#### Input data

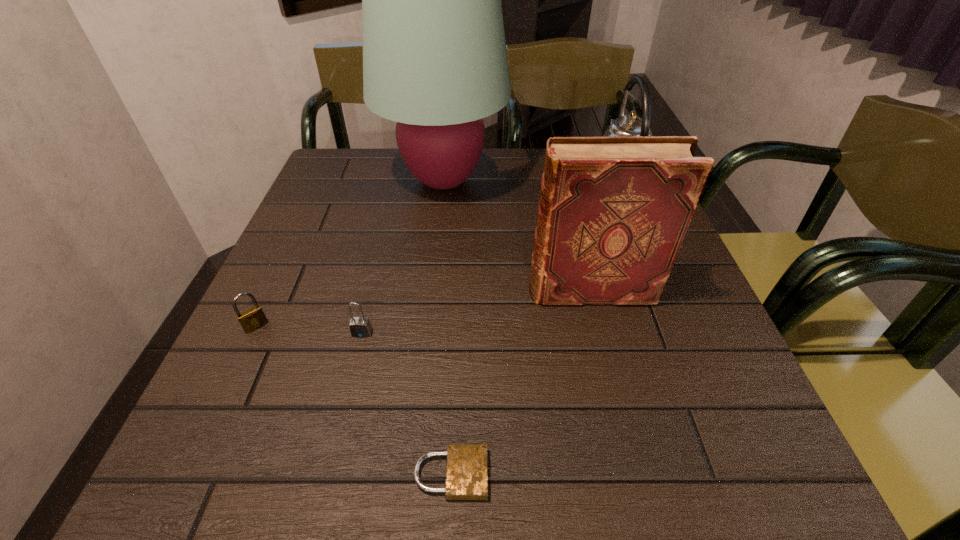
Where is `vacant space situated on the spine side of the third farthest object`? The image size is (960, 540). vacant space situated on the spine side of the third farthest object is located at coordinates (363, 291).

The width and height of the screenshot is (960, 540). I want to click on vacant space located from the spout of the kettle, so click(x=506, y=195).

Where is `blank space located from the spout of the kettle`? The height and width of the screenshot is (540, 960). blank space located from the spout of the kettle is located at coordinates (470, 195).

The height and width of the screenshot is (540, 960). I want to click on vacant area situated 0.340m from the spout of the kettle, so click(x=444, y=195).

I want to click on vacant area located on the front of the leftmost padlock, so click(x=198, y=453).

Where is `vacant space positioned on the shackle of the second padlock from left to right`? The height and width of the screenshot is (540, 960). vacant space positioned on the shackle of the second padlock from left to right is located at coordinates pyautogui.click(x=344, y=409).

Identify the location of free region located on the keyhole side of the nearest padlock. (686, 474).

Where is `lampshade at the far edge`? Image resolution: width=960 pixels, height=540 pixels. lampshade at the far edge is located at coordinates (435, 61).

Where is `kettle that is positioned at the far edge`? Image resolution: width=960 pixels, height=540 pixels. kettle that is positioned at the far edge is located at coordinates (626, 125).

You are a GUI agent. You are given a task and a screenshot of the screen. Output one action in this format:
    pyautogui.click(x=<x>, y=<y>)
    Task: Click on the object at the near edge
    
    Given the screenshot: What is the action you would take?
    pyautogui.click(x=466, y=476)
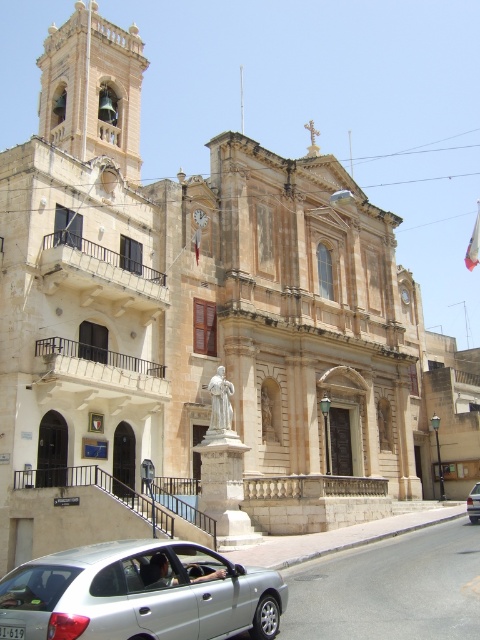
You are a pedestrian standing on the sidewalk in front of the church. You see the silver metallic hatchback at lower left and the silver metallic car at lower right. Which vehicle is closer to you?

The silver metallic hatchback at lower left is closer to you because it is in front of the silver metallic car at lower right.

In the scene shown: You are standing in front of the church and want to park your car. The parking spot is marked by point (140, 595). Where should you drive to park your car?

You should drive to the lower left area where the parking spot marked by point (140, 595) is located, as it corresponds to the silver metallic hatchback at lower left.

You are a pedestrian standing in front of the church and want to cross the street. There are two cars in front of you. Which car should you avoid stepping on first when moving towards the church? The silver metallic hatchback at lower left and the silver metallic car at lower right are both in your path.

You should avoid stepping on the silver metallic hatchback at lower left first because it is positioned to the left of the silver metallic car at lower right, meaning it is closer to your current position as you stand in front of the church.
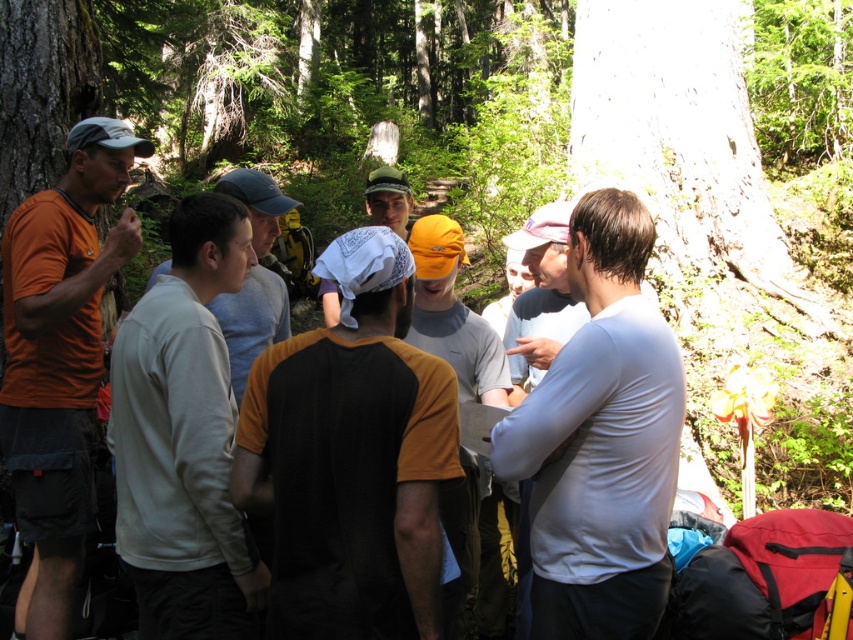
Is black jersey at center thinner than white smooth shirt at center?

In fact, black jersey at center might be wider than white smooth shirt at center.

Which is below, black jersey at center or white smooth shirt at center?

white smooth shirt at center is below.

Who is more distant from viewer, (300, 563) or (492, 456)?

The point (492, 456) is more distant.

Where is `black jersey at center`? black jersey at center is located at coordinates (351, 460).

Can you confirm if white fleece shirt at center is positioned below matte orange t-shirt at left?

Yes.

Is white fleece shirt at center thinner than matte orange t-shirt at left?

Yes.

Does point (264, 589) come closer to viewer compared to point (68, 612)?

Yes, it is.

I want to click on white fleece shirt at center, so click(184, 438).

Does point (143, 346) come closer to viewer compared to point (167, 262)?

Yes, point (143, 346) is in front of point (167, 262).

Who is taller, white fleece shirt at center or gray cotton shirt at center?

With more height is white fleece shirt at center.

Does point (132, 474) come farther from viewer compared to point (260, 332)?

No, it is not.

You are a GUI agent. You are given a task and a screenshot of the screen. Output one action in this format:
    pyautogui.click(x=<x>, y=<y>)
    Task: Click on the white fleece shirt at center
    The height and width of the screenshot is (640, 853).
    Given the screenshot: What is the action you would take?
    pyautogui.click(x=184, y=438)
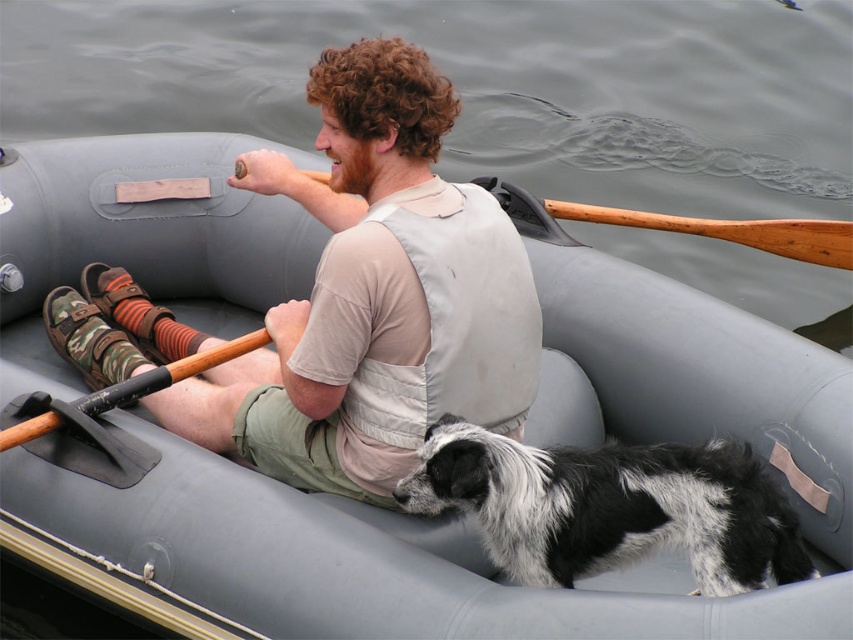
Does camouflage-patterned sandal at lower left appear on the right side of wooden paddle at upper center?

No, camouflage-patterned sandal at lower left is not to the right of wooden paddle at upper center.

Who is more forward, [430,138] or [743,225]?

Positioned in front is point [430,138].

Describe the element at coordinates (375, 296) in the screenshot. I see `camouflage-patterned sandal at lower left` at that location.

The height and width of the screenshot is (640, 853). I want to click on camouflage-patterned sandal at lower left, so click(375, 296).

Who is more forward, (265, 474) or (653, 540)?

Positioned in front is point (653, 540).

Is camouflage-patterned sandal at lower left thinner than black and white fur dog at center?

No, camouflage-patterned sandal at lower left is not thinner than black and white fur dog at center.

The height and width of the screenshot is (640, 853). Identify the location of camouflage-patterned sandal at lower left. (375, 296).

Does black and white fur dog at center have a lesser width compared to wooden paddle at upper center?

Yes, black and white fur dog at center is thinner than wooden paddle at upper center.

Is black and white fur dog at center to the left of wooden paddle at upper center from the viewer's perspective?

Yes, black and white fur dog at center is to the left of wooden paddle at upper center.

Locate an element on the screen. The width and height of the screenshot is (853, 640). black and white fur dog at center is located at coordinates [610, 506].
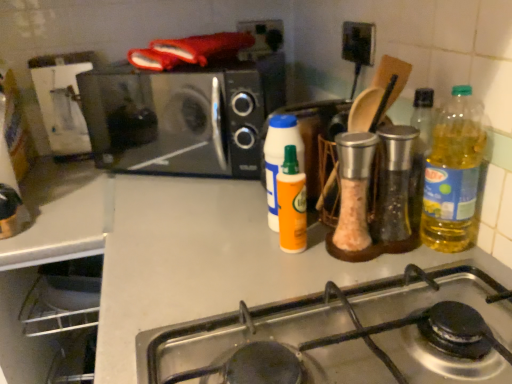
The image size is (512, 384). Identify the location of vacant area situated to the left side of yellow translucent bottle at right, the 1th bottle from the right. (339, 265).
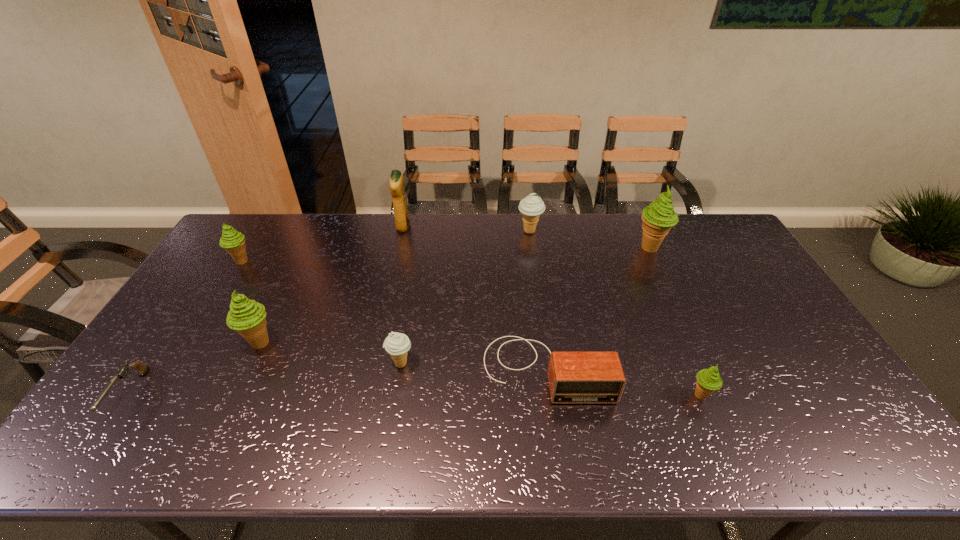
In order to click on vacant area situated on the front of the nearer beige icecream in this screenshot , I will do `click(391, 426)`.

This screenshot has width=960, height=540. What are the coordinates of `vacant space situated on the back of the nearest icecream` in the screenshot? It's located at (673, 330).

Image resolution: width=960 pixels, height=540 pixels. Identify the location of detergent that is at the far edge. (397, 188).

This screenshot has height=540, width=960. I want to click on icecream that is at the left edge, so click(232, 241).

You are a GUI agent. You are given a task and a screenshot of the screen. Output one action in this format:
    pyautogui.click(x=<x>, y=<y>)
    Task: Click on the gun that is at the left edge
    
    Given the screenshot: What is the action you would take?
    click(x=141, y=368)

Locate an element on the screen. The height and width of the screenshot is (540, 960). vacant space at the far edge of the desktop is located at coordinates (577, 231).

You are a GUI agent. You are given a task and a screenshot of the screen. Output one action in this format:
    pyautogui.click(x=<x>, y=<y>)
    Task: Click on the vacant space at the near edge of the desktop
    
    Given the screenshot: What is the action you would take?
    pyautogui.click(x=580, y=434)

The width and height of the screenshot is (960, 540). What are the coordinates of `vacant space at the right edge of the desktop` in the screenshot? It's located at (767, 284).

You are a GUI agent. You are given a task and a screenshot of the screen. Output one action in this format:
    pyautogui.click(x=<x>, y=<y>)
    Task: Click on the free spot at the near left corner of the desktop
    
    Given the screenshot: What is the action you would take?
    pyautogui.click(x=117, y=452)

In the image, there is a desktop. At what (x,y) coordinates should I click in order to perform the action: click on vacant space at the far right corner. Please return your answer as a coordinate pair (x, y). This screenshot has width=960, height=540. Looking at the image, I should click on (x=729, y=242).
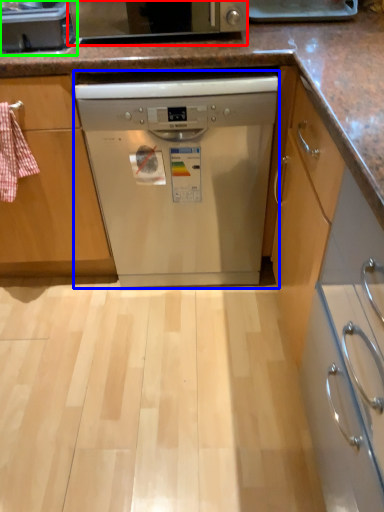
Question: Considering the real-world distances, which object is closest to home appliance (highlighted by a red box)? dishwasher (highlighted by a blue box) or kitchen appliance (highlighted by a green box).

Choices:
 (A) dishwasher
 (B) kitchen appliance

Answer: (B)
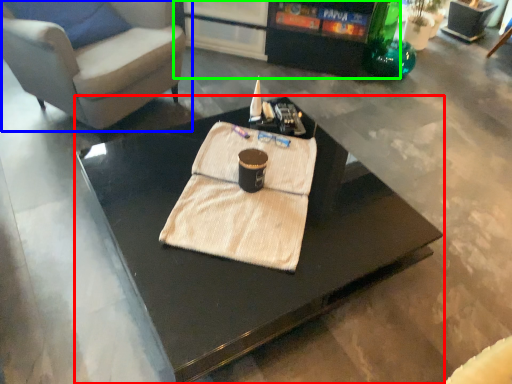
Question: Which object is the farthest from coffee table (highlighted by a red box)? Choose among these: chair (highlighted by a blue box) or entertainment center (highlighted by a green box).

Choices:
 (A) chair
 (B) entertainment center

Answer: (B)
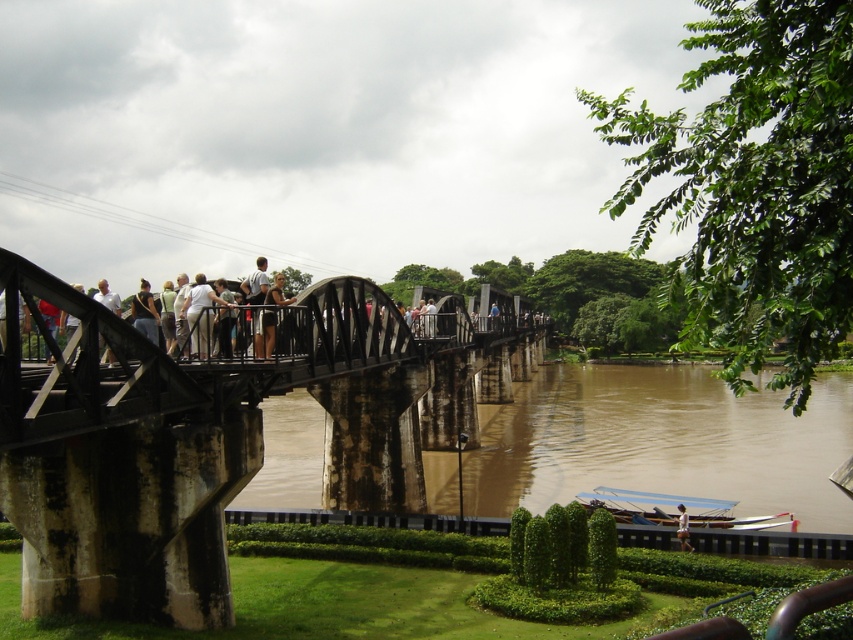
Question: Which of the following is the closest to the observer?

Choices:
 (A) (151, 321)
 (B) (251, 305)

Answer: (A)

Question: Can you confirm if light brown wooden railing at center is positioned to the left of white fabric shirt at upper center?

Choices:
 (A) no
 (B) yes

Answer: (B)

Question: Which object is closer to the camera taking this photo?

Choices:
 (A) brown muddy water at lower center
 (B) light brown wooden bridge at center
 (C) rusty metal bridge at center
 (D) matte black jacket at center

Answer: (C)

Question: Can you confirm if rusty metal bridge at center is positioned above light brown wooden bridge at center?

Choices:
 (A) yes
 (B) no

Answer: (B)

Question: Which object is closer to the camera taking this photo?

Choices:
 (A) matte black shirt at center
 (B) brown muddy water at lower center
 (C) light brown wooden railing at center
 (D) blue plastic boat at lower right

Answer: (C)

Question: Can you confirm if brown muddy water at lower center is bigger than light brown wooden pole at center?

Choices:
 (A) no
 (B) yes

Answer: (B)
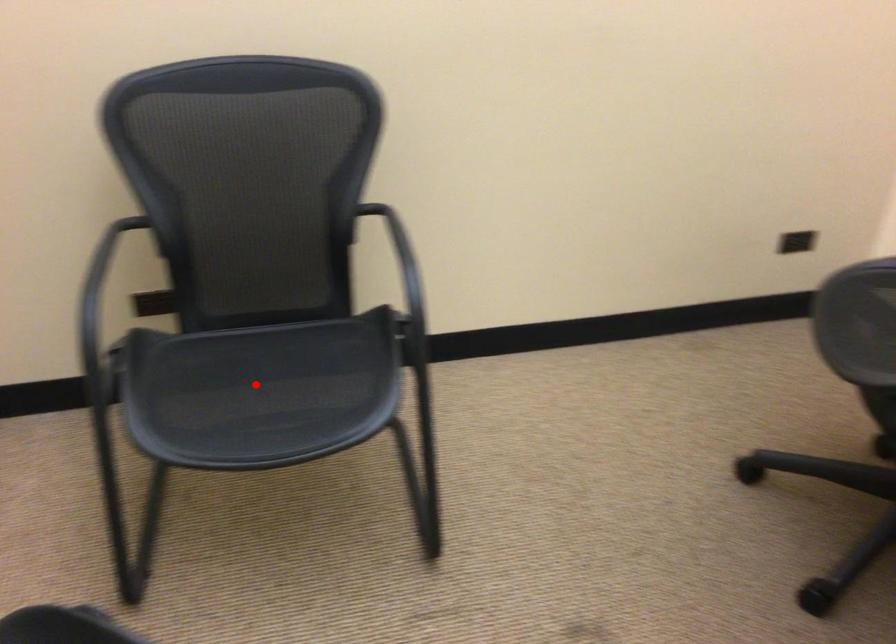
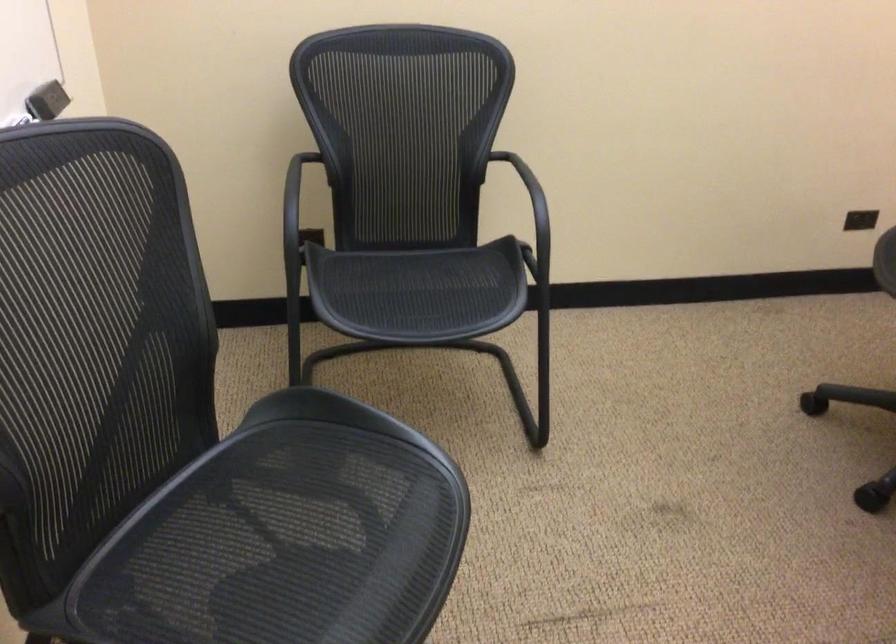
Find the pixel in the second image that matches the highlighted location in the first image.

(409, 287)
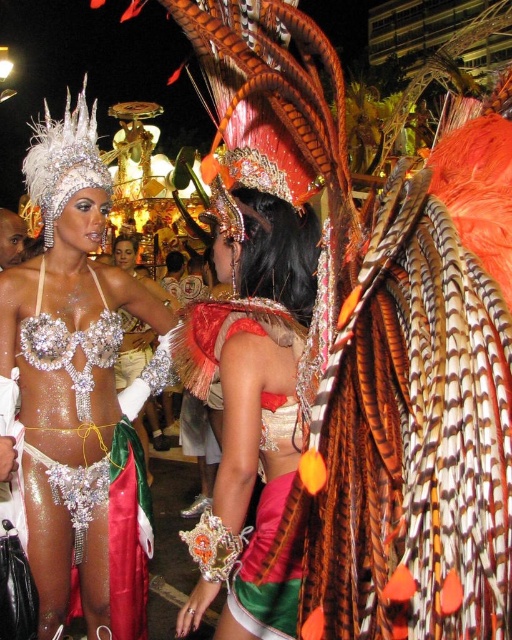
Question: Which point appears farthest from the camera in this image?

Choices:
 (A) (105, 481)
 (B) (249, 349)

Answer: (A)

Question: Which object appears closest to the camera in this image?

Choices:
 (A) shiny metallic bikini top at center
 (B) shiny silver bikini top at center

Answer: (A)

Question: Does shiny silver bikini top at center have a lesser width compared to shiny metallic bikini top at center?

Choices:
 (A) yes
 (B) no

Answer: (B)

Question: From the image, what is the correct spatial relationship of shiny silver bikini top at center in relation to shiny metallic bikini top at center?

Choices:
 (A) above
 (B) below

Answer: (A)

Question: Is shiny silver bikini top at center bigger than shiny metallic bikini top at center?

Choices:
 (A) no
 (B) yes

Answer: (B)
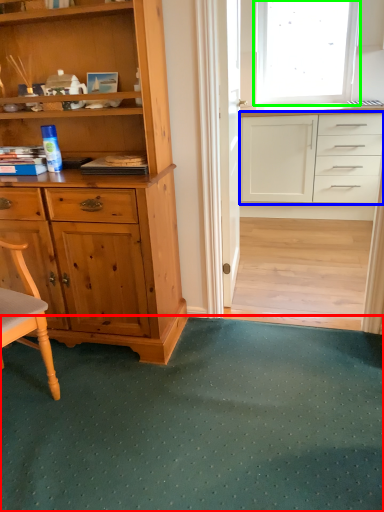
Question: Which object is the closest to the doormat (highlighted by a red box)? Choose among these: cabinetry (highlighted by a blue box) or window (highlighted by a green box).

Choices:
 (A) cabinetry
 (B) window

Answer: (A)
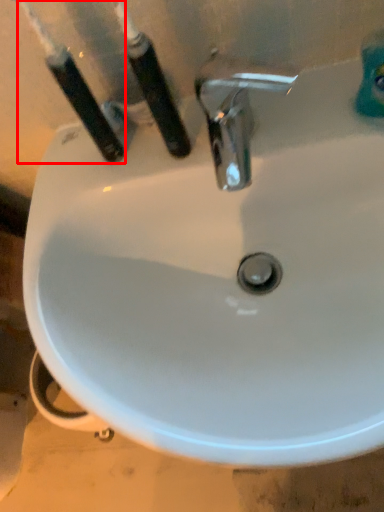
Question: In this image, where is toothbrush (annotated by the red box) located relative to toothbrush?

Choices:
 (A) left
 (B) right

Answer: (A)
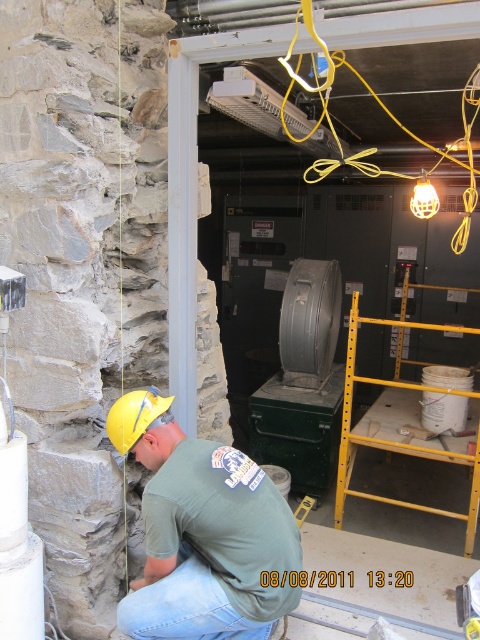
Question: Which of the following is the closest to the observer?

Choices:
 (A) yellow metal ladder at right
 (B) green fabric shirt at lower center

Answer: (B)

Question: Which point is farther to the camera?

Choices:
 (A) (186, 454)
 (B) (338, 483)

Answer: (B)

Question: Can you confirm if green fabric shirt at lower center is positioned to the left of yellow metal ladder at right?

Choices:
 (A) yes
 (B) no

Answer: (A)

Question: Is green fabric shirt at lower center behind yellow metal ladder at right?

Choices:
 (A) yes
 (B) no

Answer: (B)

Question: Can you confirm if green fabric shirt at lower center is smaller than yellow metal ladder at right?

Choices:
 (A) yes
 (B) no

Answer: (A)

########

Copy the lines above word for word, beginning with the line that contains "Does point (132, 474)" and ending with the line that contains "Positioned in front is point [430,138].". Leave out any pictures.

(Exercise answer)
Does point (132, 474) come farther from viewer compared to point (260, 332)?

No, it is not.

You are a GUI agent. You are given a task and a screenshot of the screen. Output one action in this format:
    pyautogui.click(x=<x>, y=<y>)
    Task: Click on the white fleece shirt at center
    The height and width of the screenshot is (640, 853).
    Given the screenshot: What is the action you would take?
    pyautogui.click(x=184, y=438)
Does camouflage-patterned sandal at lower left appear on the right side of wooden paddle at upper center?

No, camouflage-patterned sandal at lower left is not to the right of wooden paddle at upper center.

Who is more forward, [430,138] or [743,225]?

Positioned in front is point [430,138].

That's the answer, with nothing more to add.